__TASK DIRECTIONS__
Retype the entries exactly, but skip the pictures.

__DATA__
[Start of Attachment]

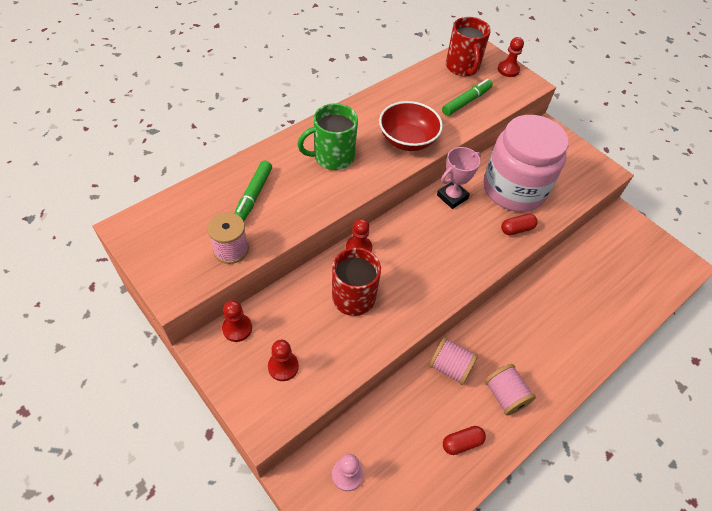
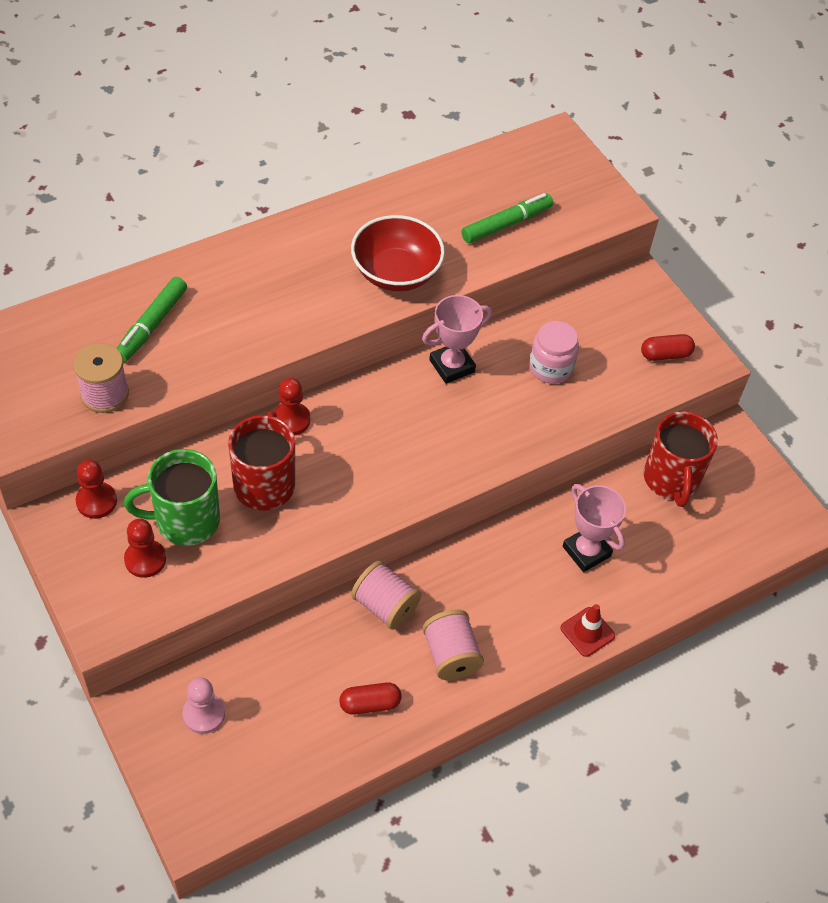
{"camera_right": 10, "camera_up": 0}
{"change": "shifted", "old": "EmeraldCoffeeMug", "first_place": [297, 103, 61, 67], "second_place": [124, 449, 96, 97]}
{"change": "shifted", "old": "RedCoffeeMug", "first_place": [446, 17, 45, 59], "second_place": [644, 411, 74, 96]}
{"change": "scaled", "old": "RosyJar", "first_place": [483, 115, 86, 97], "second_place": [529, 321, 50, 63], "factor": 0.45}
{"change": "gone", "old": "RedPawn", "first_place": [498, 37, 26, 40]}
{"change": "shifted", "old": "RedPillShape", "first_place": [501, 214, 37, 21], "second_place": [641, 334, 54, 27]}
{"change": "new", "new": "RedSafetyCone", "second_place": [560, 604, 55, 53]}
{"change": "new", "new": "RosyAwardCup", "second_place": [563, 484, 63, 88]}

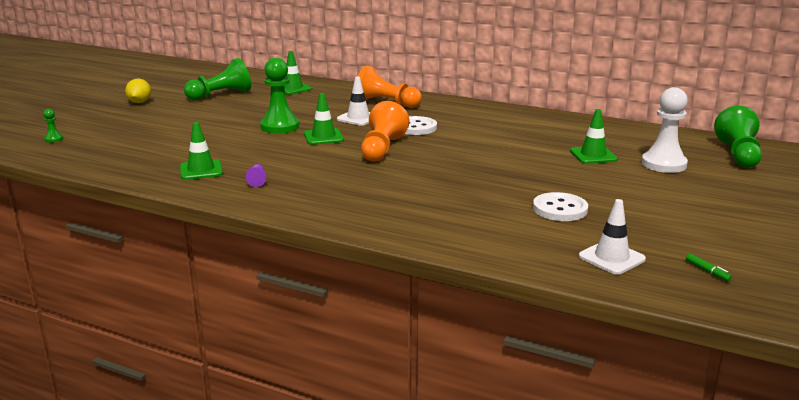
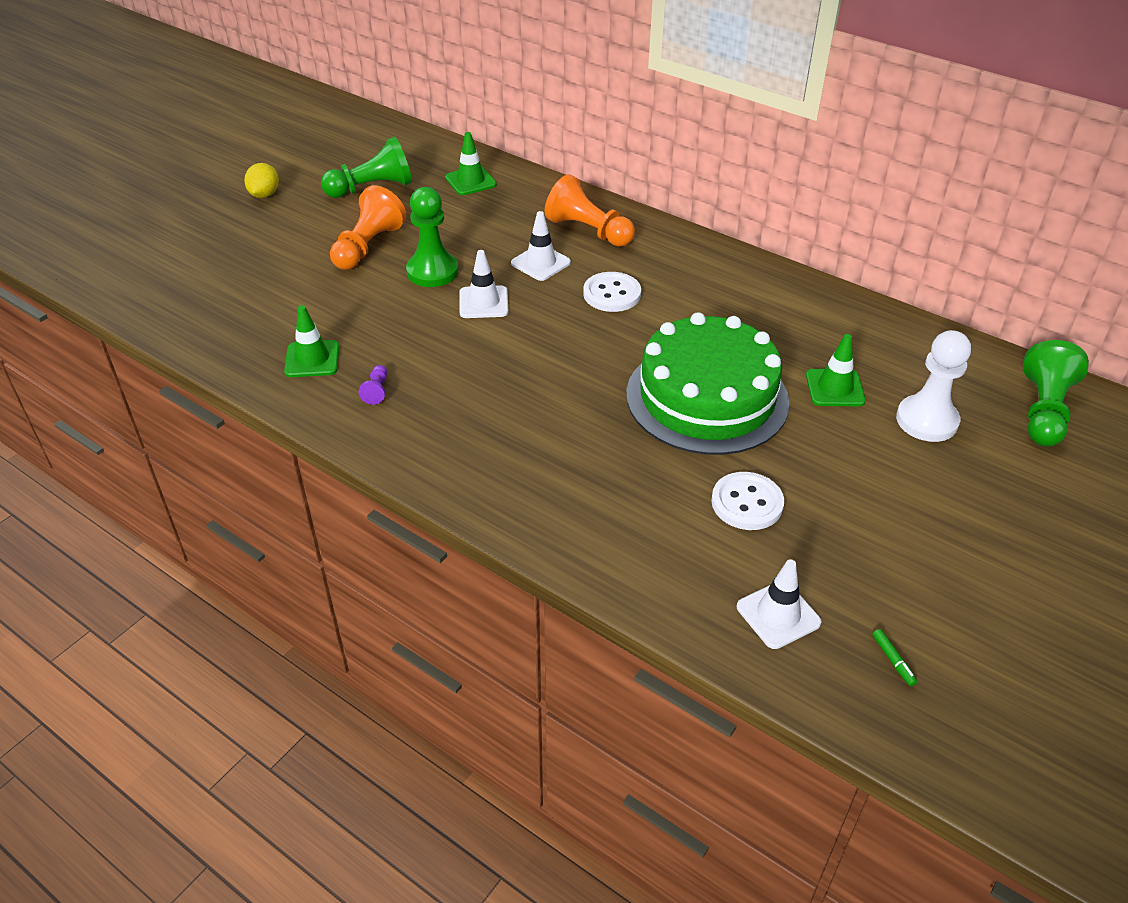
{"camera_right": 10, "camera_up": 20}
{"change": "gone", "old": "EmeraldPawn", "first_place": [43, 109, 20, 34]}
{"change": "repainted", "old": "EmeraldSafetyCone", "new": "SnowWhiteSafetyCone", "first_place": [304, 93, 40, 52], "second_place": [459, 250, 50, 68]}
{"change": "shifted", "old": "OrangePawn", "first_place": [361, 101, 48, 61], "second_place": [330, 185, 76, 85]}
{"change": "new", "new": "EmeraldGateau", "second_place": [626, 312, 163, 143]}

[End of Attachment]

__RESPONSE AREA__
{"camera_right": 10, "camera_up": 0}
{"change": "shifted", "old": "EmeraldCoffeeMug", "first_place": [297, 103, 61, 67], "second_place": [124, 449, 96, 97]}
{"change": "shifted", "old": "RedCoffeeMug", "first_place": [446, 17, 45, 59], "second_place": [644, 411, 74, 96]}
{"change": "scaled", "old": "RosyJar", "first_place": [483, 115, 86, 97], "second_place": [529, 321, 50, 63], "factor": 0.45}
{"change": "gone", "old": "RedPawn", "first_place": [498, 37, 26, 40]}
{"change": "shifted", "old": "RedPillShape", "first_place": [501, 214, 37, 21], "second_place": [641, 334, 54, 27]}
{"change": "new", "new": "RedSafetyCone", "second_place": [560, 604, 55, 53]}
{"change": "new", "new": "RosyAwardCup", "second_place": [563, 484, 63, 88]}

{"camera_right": 10, "camera_up": 20}
{"change": "gone", "old": "EmeraldPawn", "first_place": [43, 109, 20, 34]}
{"change": "repainted", "old": "EmeraldSafetyCone", "new": "SnowWhiteSafetyCone", "first_place": [304, 93, 40, 52], "second_place": [459, 250, 50, 68]}
{"change": "shifted", "old": "OrangePawn", "first_place": [361, 101, 48, 61], "second_place": [330, 185, 76, 85]}
{"change": "new", "new": "EmeraldGateau", "second_place": [626, 312, 163, 143]}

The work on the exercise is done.